[Start of Attachment]

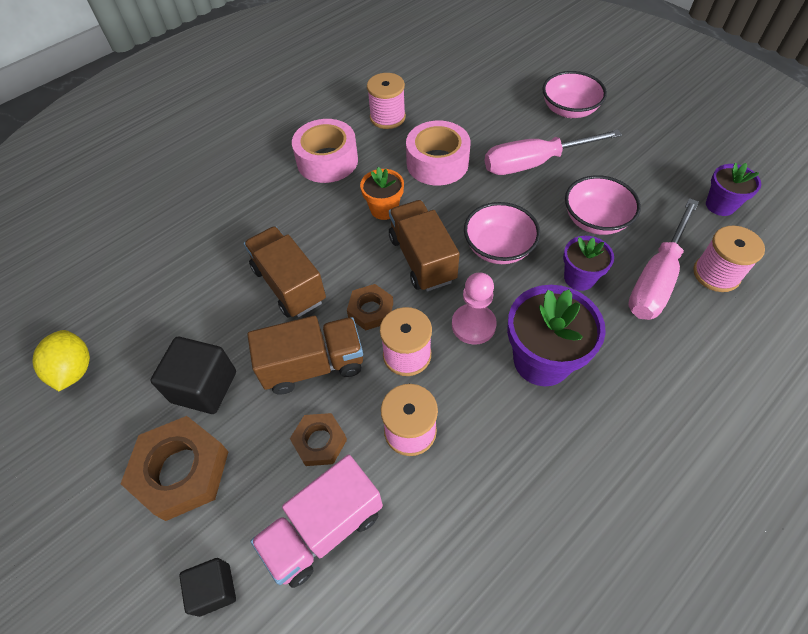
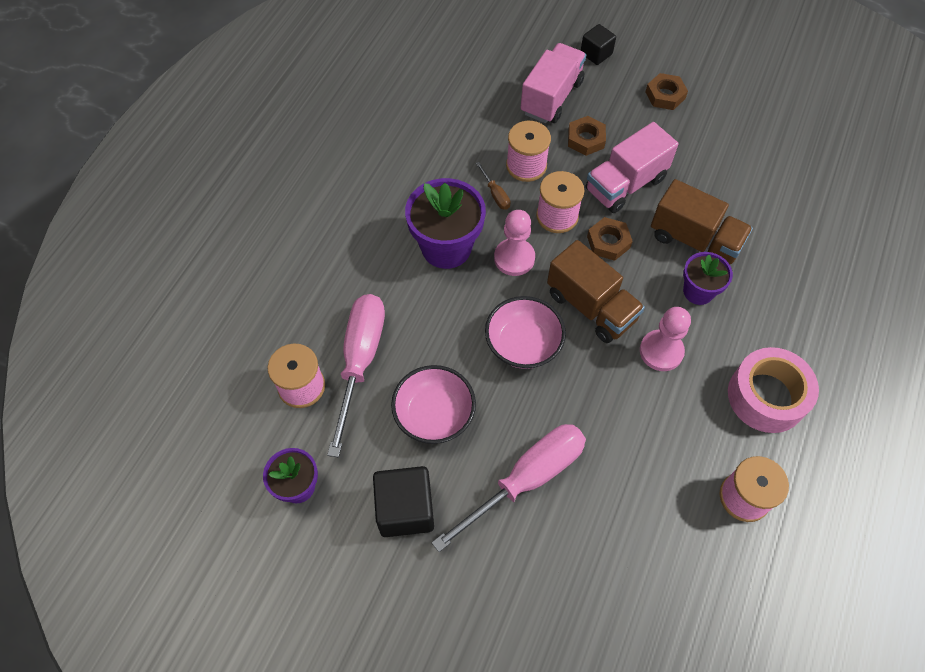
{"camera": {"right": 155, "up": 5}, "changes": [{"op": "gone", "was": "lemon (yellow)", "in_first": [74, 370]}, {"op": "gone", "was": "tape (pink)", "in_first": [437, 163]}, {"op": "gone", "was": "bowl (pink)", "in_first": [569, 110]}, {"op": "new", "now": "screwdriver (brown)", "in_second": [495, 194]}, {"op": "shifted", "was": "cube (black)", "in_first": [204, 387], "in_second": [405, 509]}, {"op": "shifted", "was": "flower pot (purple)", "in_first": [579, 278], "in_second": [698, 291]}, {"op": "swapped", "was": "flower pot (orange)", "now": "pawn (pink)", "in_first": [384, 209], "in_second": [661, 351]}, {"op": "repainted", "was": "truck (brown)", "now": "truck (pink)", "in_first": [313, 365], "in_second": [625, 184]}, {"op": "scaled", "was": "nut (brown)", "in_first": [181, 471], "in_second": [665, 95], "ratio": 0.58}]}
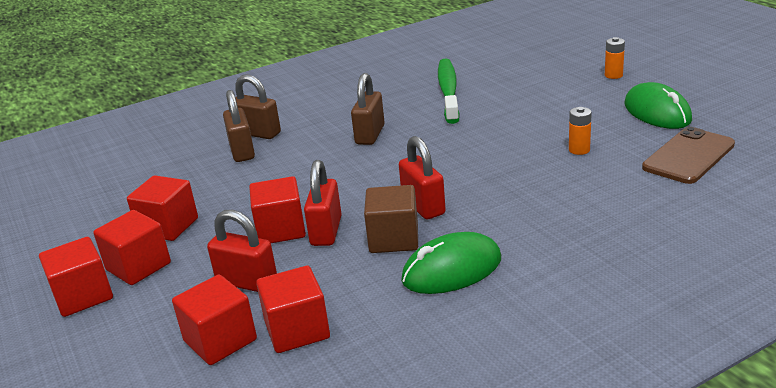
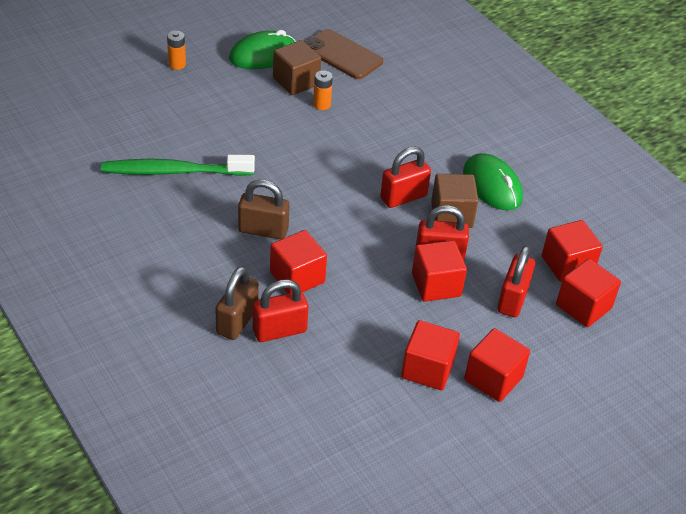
{"camera": {"right": -100, "up": 15}, "changes": [{"op": "new", "now": "cube (brown)", "in_second": [296, 81]}, {"op": "shifted", "was": "cube (red)", "in_first": [83, 296], "in_second": [297, 277]}, {"op": "repainted", "was": "padlock (brown)", "now": "padlock (red)", "in_first": [242, 151], "in_second": [279, 330]}]}
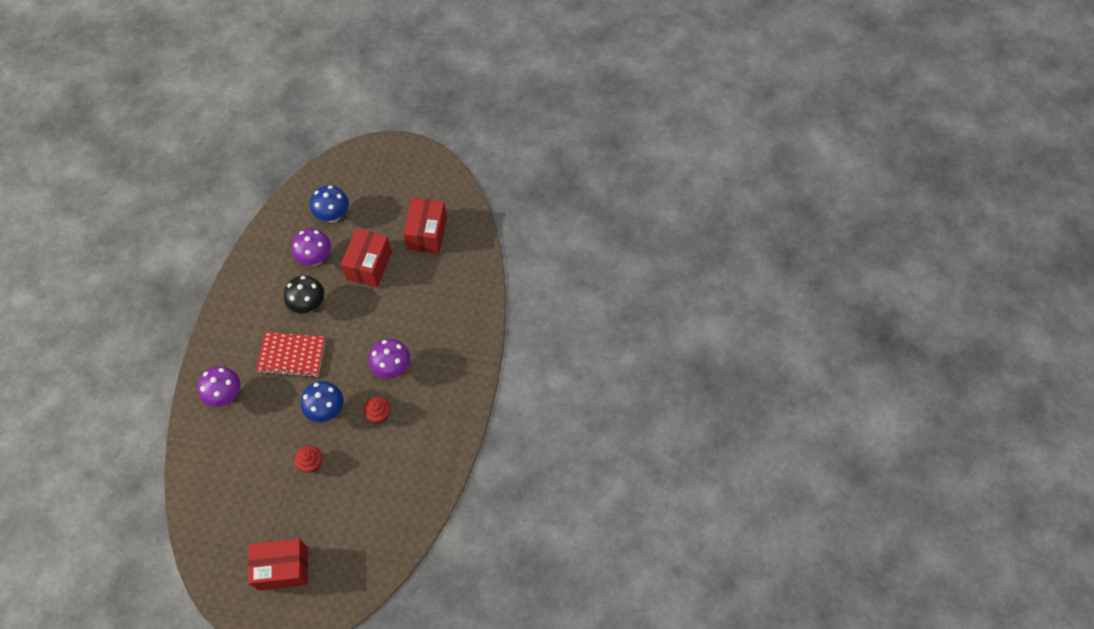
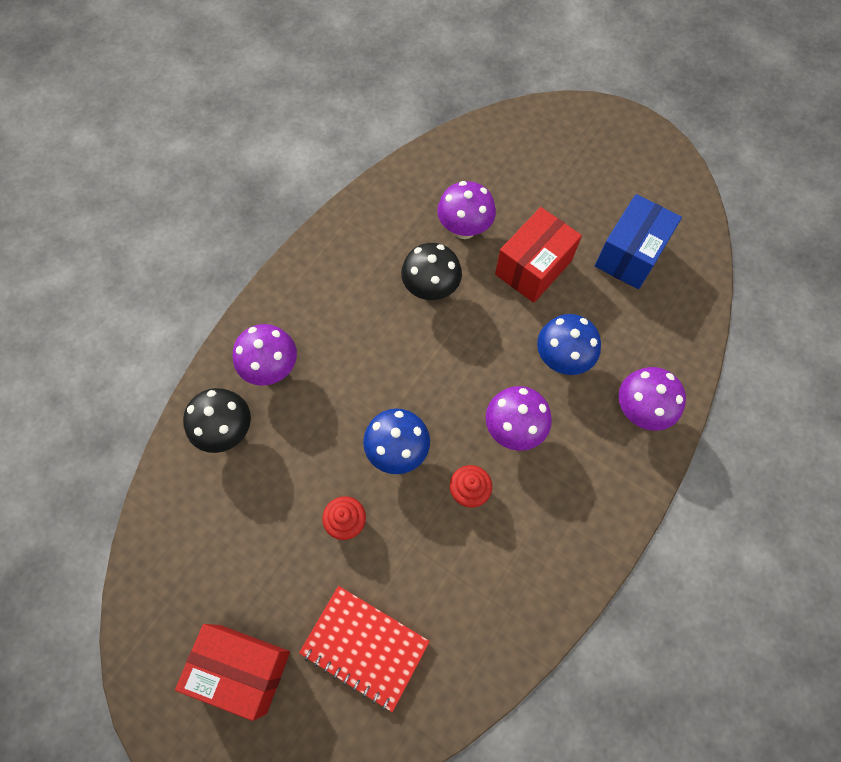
{"camera": {"right": 25, "up": 5}, "changes": [{"op": "new", "now": "mushroom (black)", "in_second": [227, 431]}, {"op": "new", "now": "mushroom (purple)", "in_second": [640, 410]}, {"op": "shifted", "was": "notebook (red)", "in_first": [292, 355], "in_second": [365, 647]}, {"op": "shifted", "was": "mushroom (blue)", "in_first": [333, 215], "in_second": [562, 359]}, {"op": "repainted", "was": "box (red)", "now": "box (blue)", "in_first": [427, 233], "in_second": [630, 255]}]}
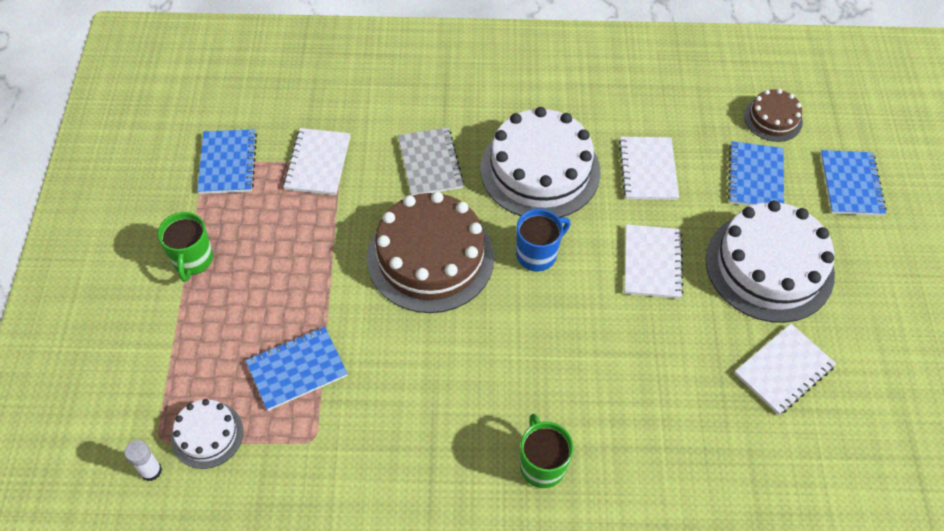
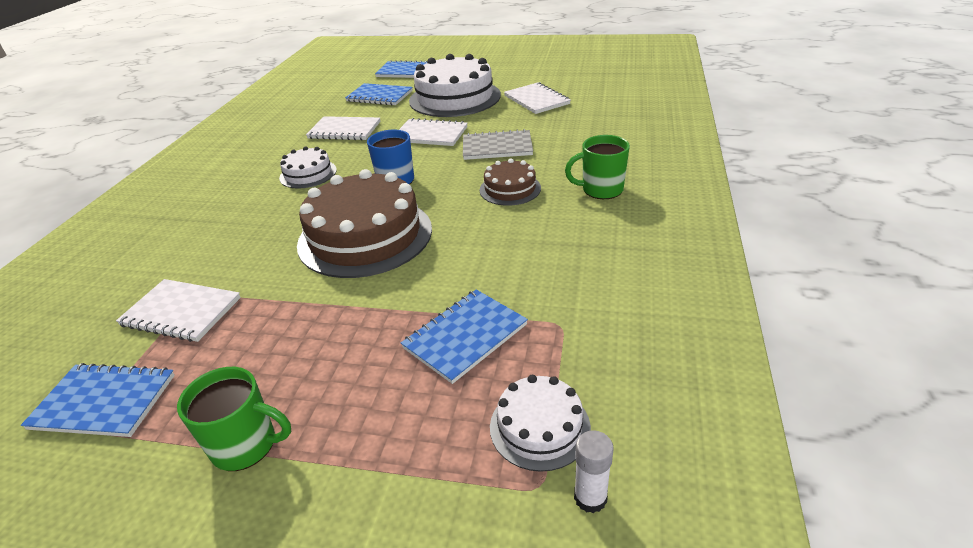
{"camera": {"right": -75, "up": -20}, "changes": [{"op": "shifted", "was": "notebook (grey)", "in_first": [430, 163], "in_second": [497, 147]}, {"op": "shifted", "was": "cake (brown)", "in_first": [773, 119], "in_second": [510, 189]}, {"op": "rotated", "was": "notebook (blue)", "in_first": [297, 369], "in_second": [465, 336], "clockwise": 60}, {"op": "scaled", "was": "cake (white)", "in_first": [540, 170], "in_second": [308, 174], "ratio": 0.5}]}
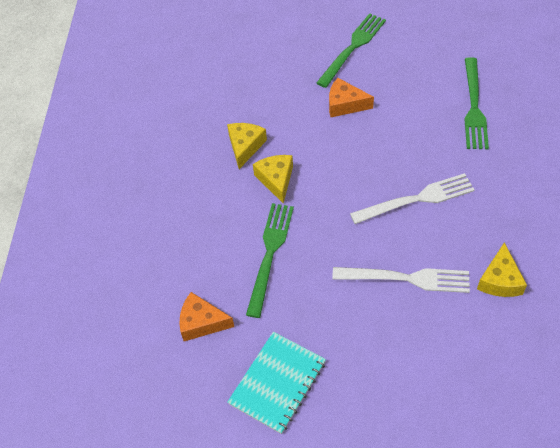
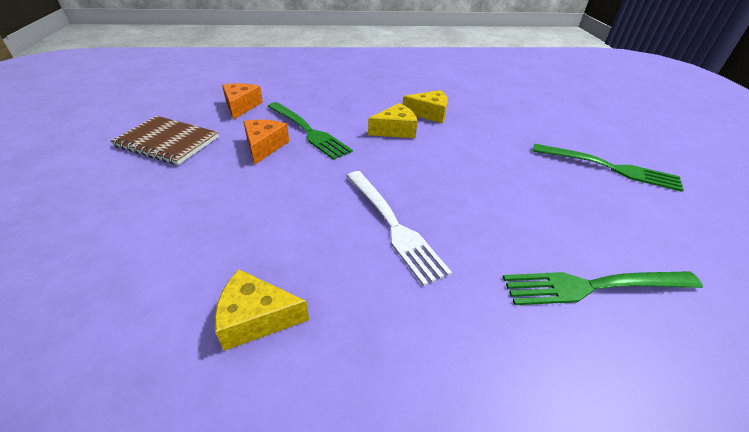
{"camera": {"right": 75, "up": -15}, "changes": [{"op": "gone", "was": "fork (white)", "in_first": [407, 278]}, {"op": "shifted", "was": "cheese (orange)", "in_first": [345, 104], "in_second": [264, 146]}, {"op": "repainted", "was": "notebook (turquoise)", "now": "notebook (brown)", "in_first": [277, 383], "in_second": [167, 142]}, {"op": "rotated", "was": "fork (green)", "in_first": [270, 253], "in_second": [308, 131], "clockwise": 45}]}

[End of Attachment]

▸ **WORK TO BE COMPLETED**
Retype every record as it stands. None of the pictures should appear.

▸ **RESULT OF THIS TASK**
{"camera": {"right": 155, "up": 5}, "changes": [{"op": "gone", "was": "lemon (yellow)", "in_first": [74, 370]}, {"op": "gone", "was": "tape (pink)", "in_first": [437, 163]}, {"op": "gone", "was": "bowl (pink)", "in_first": [569, 110]}, {"op": "new", "now": "screwdriver (brown)", "in_second": [495, 194]}, {"op": "shifted", "was": "cube (black)", "in_first": [204, 387], "in_second": [405, 509]}, {"op": "shifted", "was": "flower pot (purple)", "in_first": [579, 278], "in_second": [698, 291]}, {"op": "swapped", "was": "flower pot (orange)", "now": "pawn (pink)", "in_first": [384, 209], "in_second": [661, 351]}, {"op": "repainted", "was": "truck (brown)", "now": "truck (pink)", "in_first": [313, 365], "in_second": [625, 184]}, {"op": "scaled", "was": "nut (brown)", "in_first": [181, 471], "in_second": [665, 95], "ratio": 0.58}]}
{"camera": {"right": -100, "up": 15}, "changes": [{"op": "new", "now": "cube (brown)", "in_second": [296, 81]}, {"op": "shifted", "was": "cube (red)", "in_first": [83, 296], "in_second": [297, 277]}, {"op": "repainted", "was": "padlock (brown)", "now": "padlock (red)", "in_first": [242, 151], "in_second": [279, 330]}]}
{"camera": {"right": 25, "up": 5}, "changes": [{"op": "new", "now": "mushroom (black)", "in_second": [227, 431]}, {"op": "new", "now": "mushroom (purple)", "in_second": [640, 410]}, {"op": "shifted", "was": "notebook (red)", "in_first": [292, 355], "in_second": [365, 647]}, {"op": "shifted", "was": "mushroom (blue)", "in_first": [333, 215], "in_second": [562, 359]}, {"op": "repainted", "was": "box (red)", "now": "box (blue)", "in_first": [427, 233], "in_second": [630, 255]}]}
{"camera": {"right": -75, "up": -20}, "changes": [{"op": "shifted", "was": "notebook (grey)", "in_first": [430, 163], "in_second": [497, 147]}, {"op": "shifted", "was": "cake (brown)", "in_first": [773, 119], "in_second": [510, 189]}, {"op": "rotated", "was": "notebook (blue)", "in_first": [297, 369], "in_second": [465, 336], "clockwise": 60}, {"op": "scaled", "was": "cake (white)", "in_first": [540, 170], "in_second": [308, 174], "ratio": 0.5}]}
{"camera": {"right": 75, "up": -15}, "changes": [{"op": "gone", "was": "fork (white)", "in_first": [407, 278]}, {"op": "shifted", "was": "cheese (orange)", "in_first": [345, 104], "in_second": [264, 146]}, {"op": "repainted", "was": "notebook (turquoise)", "now": "notebook (brown)", "in_first": [277, 383], "in_second": [167, 142]}, {"op": "rotated", "was": "fork (green)", "in_first": [270, 253], "in_second": [308, 131], "clockwise": 45}]}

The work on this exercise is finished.